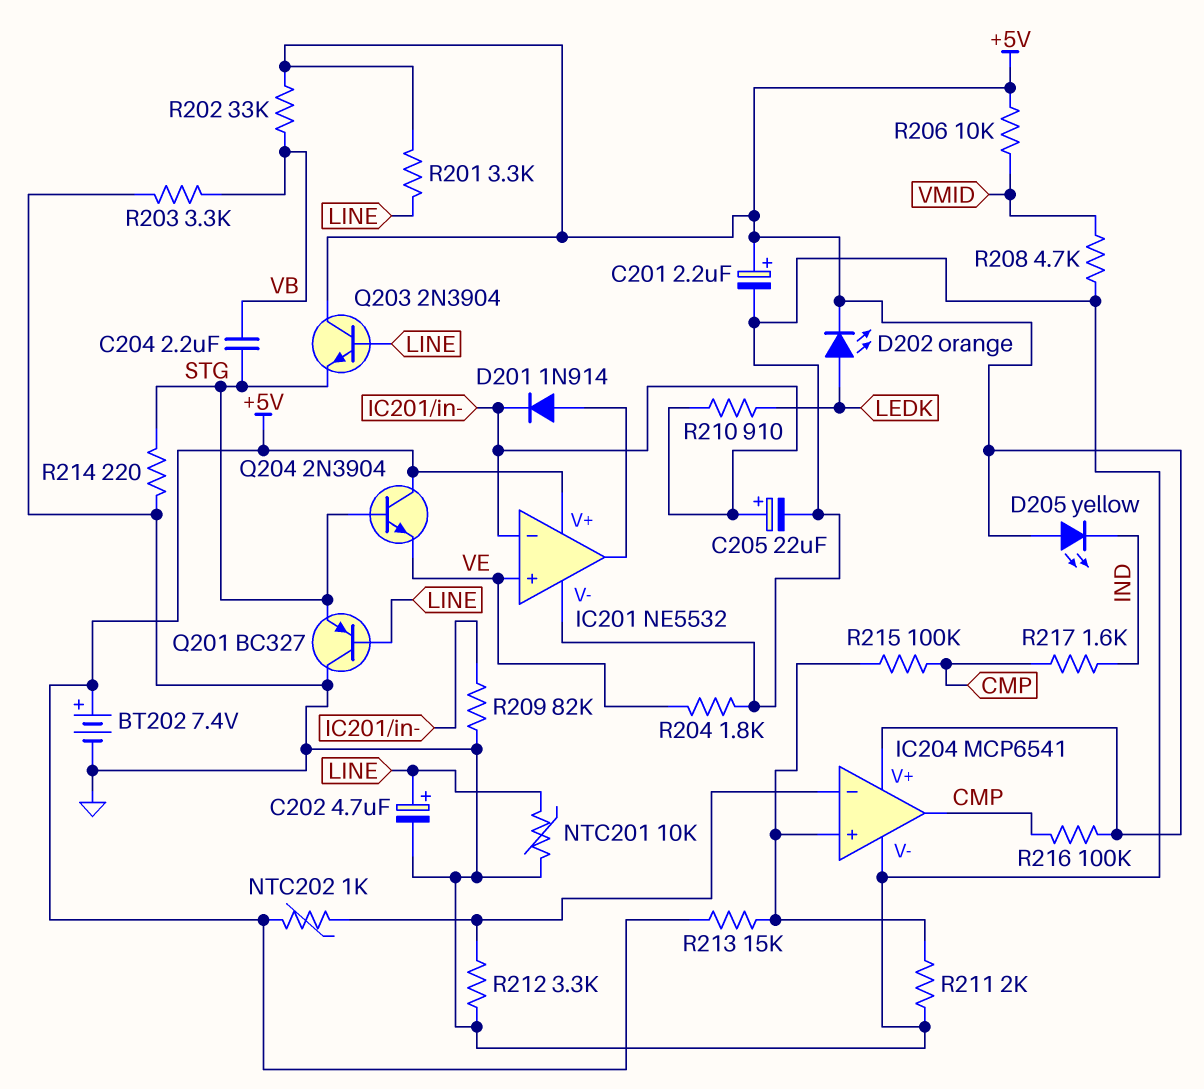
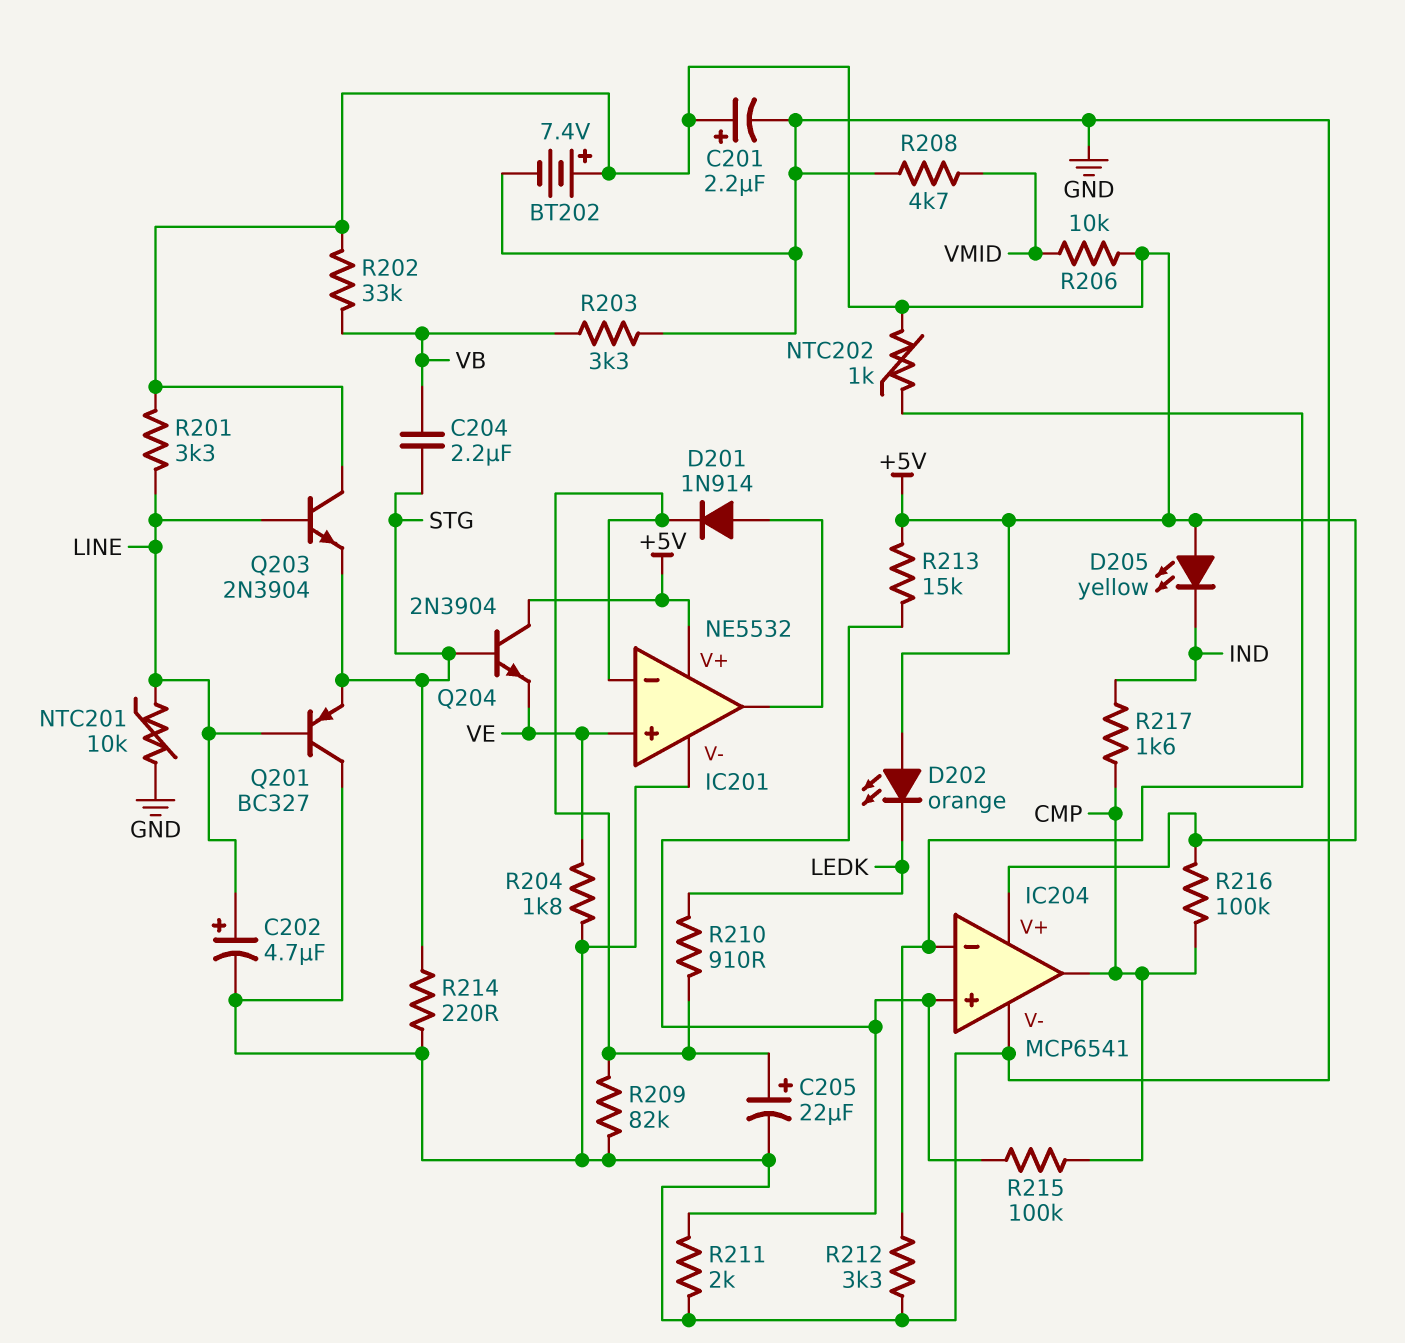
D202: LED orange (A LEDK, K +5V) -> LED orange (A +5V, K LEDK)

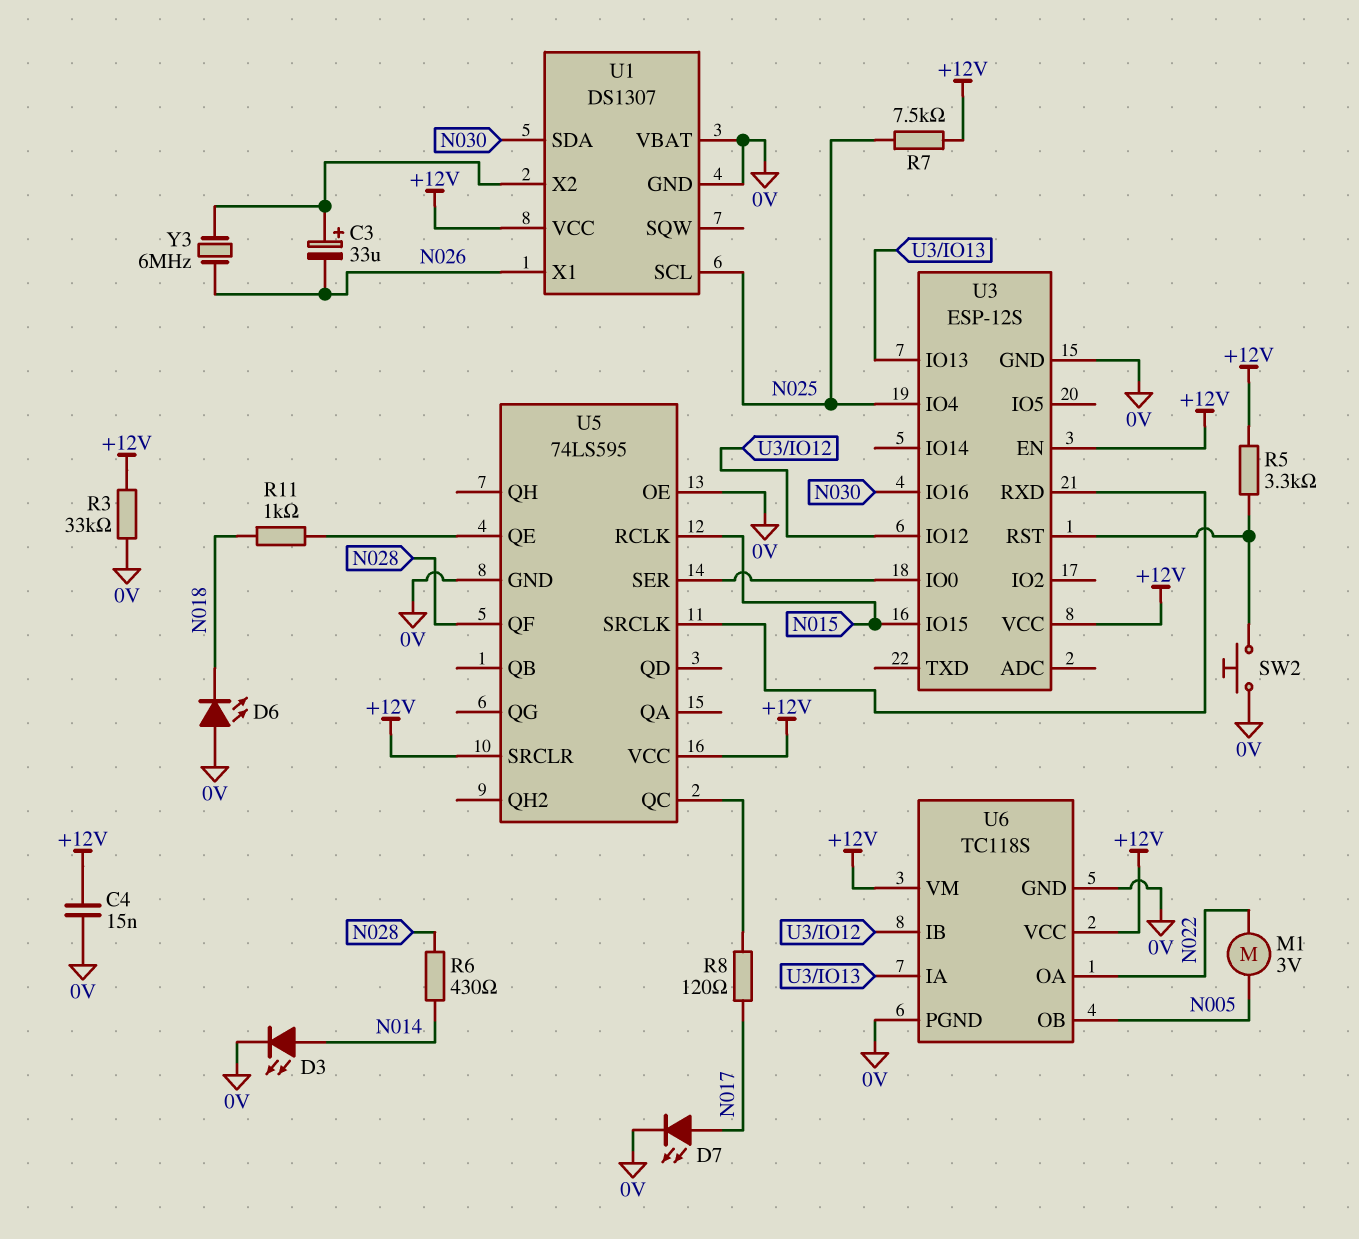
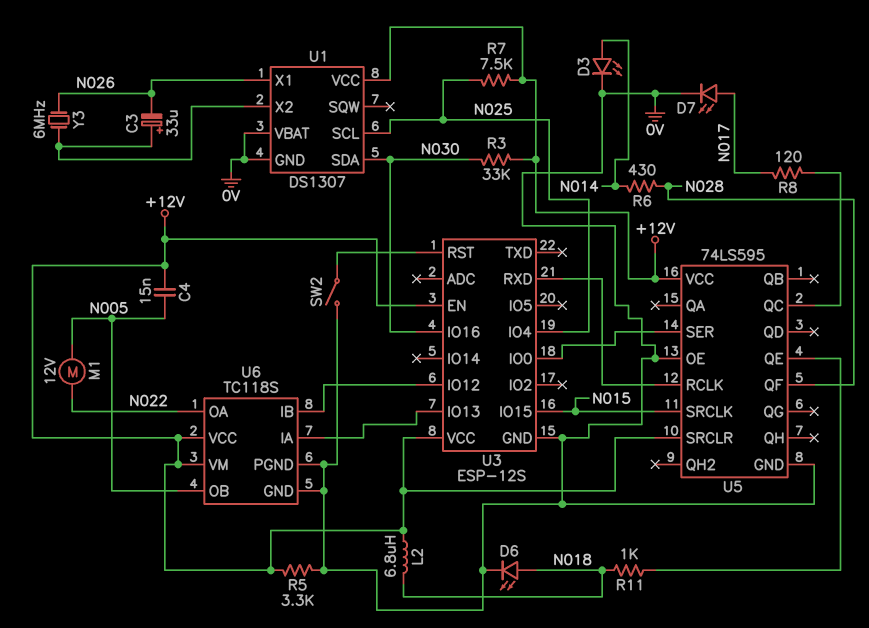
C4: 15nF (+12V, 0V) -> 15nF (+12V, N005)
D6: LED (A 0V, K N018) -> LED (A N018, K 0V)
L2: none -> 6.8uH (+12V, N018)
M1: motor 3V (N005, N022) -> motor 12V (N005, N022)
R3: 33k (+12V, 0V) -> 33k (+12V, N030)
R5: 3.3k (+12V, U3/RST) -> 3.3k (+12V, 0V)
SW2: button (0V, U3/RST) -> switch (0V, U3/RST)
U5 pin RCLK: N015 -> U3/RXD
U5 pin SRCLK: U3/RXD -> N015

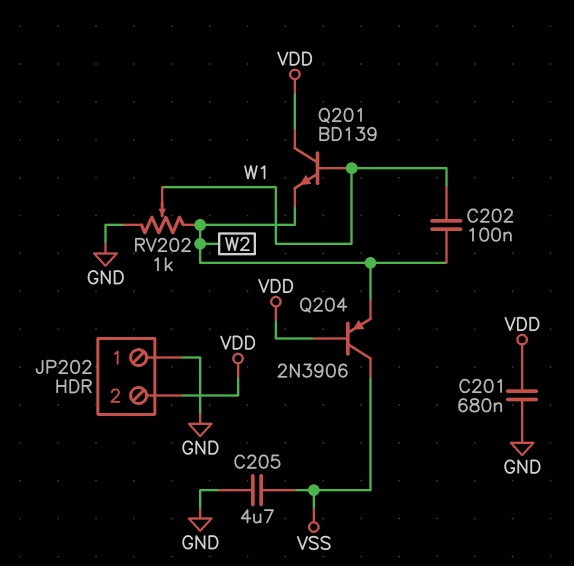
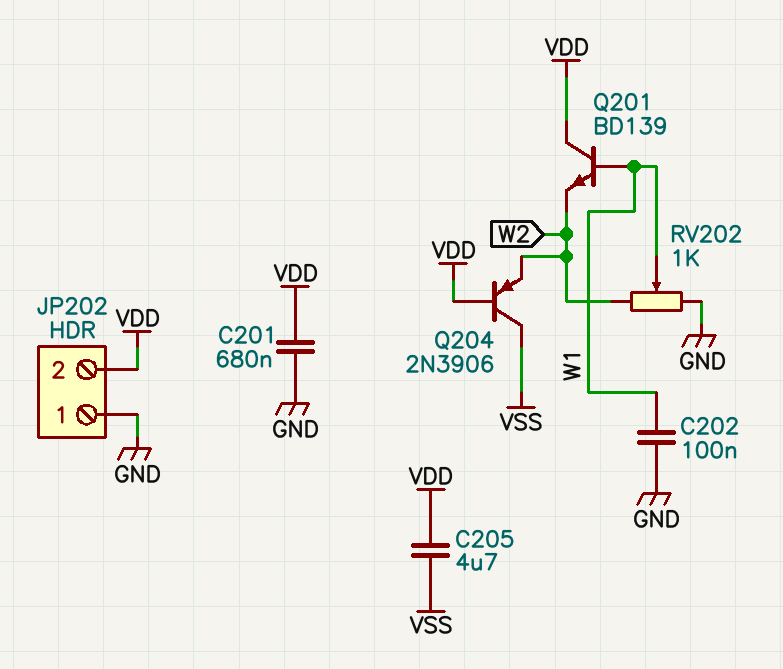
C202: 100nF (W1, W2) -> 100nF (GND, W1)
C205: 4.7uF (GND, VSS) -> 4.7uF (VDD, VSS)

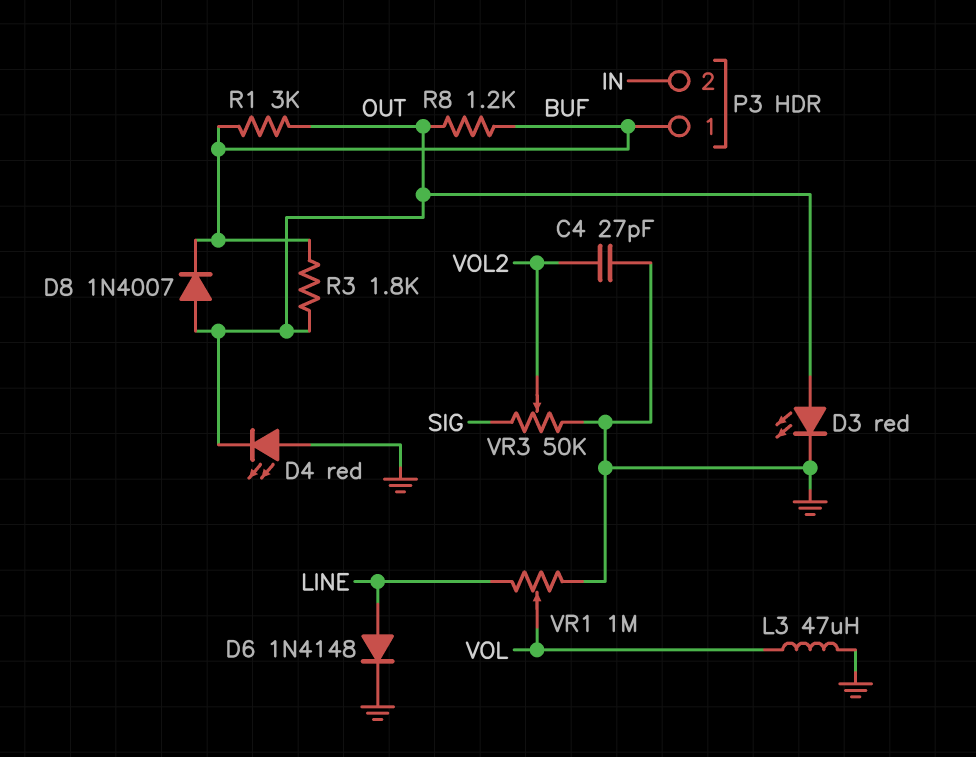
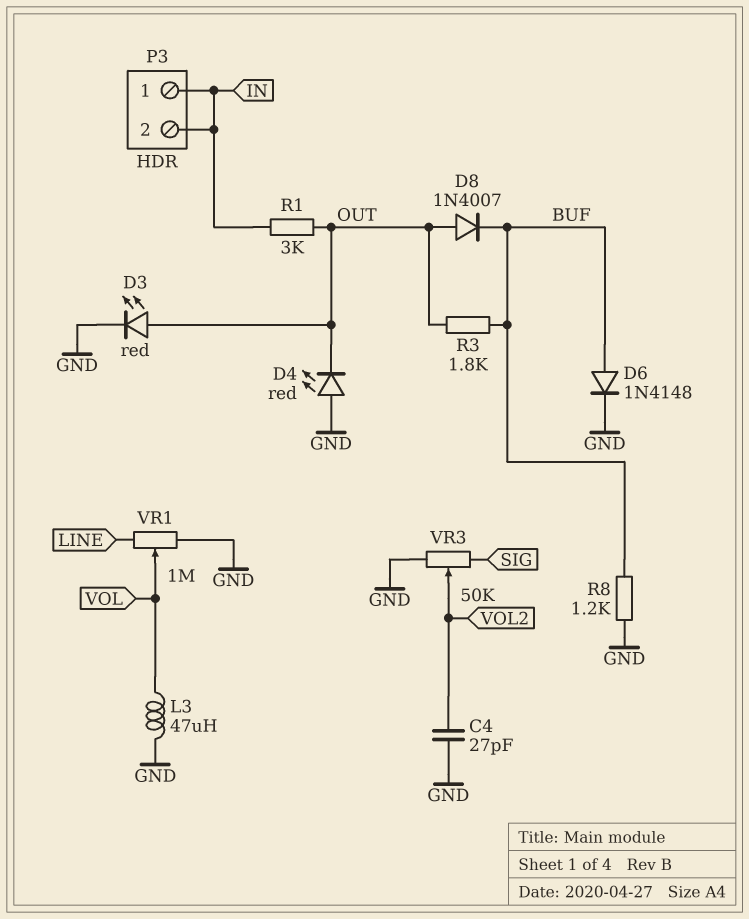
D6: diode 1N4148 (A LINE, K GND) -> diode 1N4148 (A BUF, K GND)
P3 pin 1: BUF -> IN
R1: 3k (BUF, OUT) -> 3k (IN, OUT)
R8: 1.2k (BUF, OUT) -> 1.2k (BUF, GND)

■ Task requirements: Exactly the lines from the one holding "P3 pin 1: BUF -> IN" to the final line of the listing, both included, must make up the answer.

■ Written answer:
P3 pin 1: BUF -> IN
R1: 3k (BUF, OUT) -> 3k (IN, OUT)
R8: 1.2k (BUF, OUT) -> 1.2k (BUF, GND)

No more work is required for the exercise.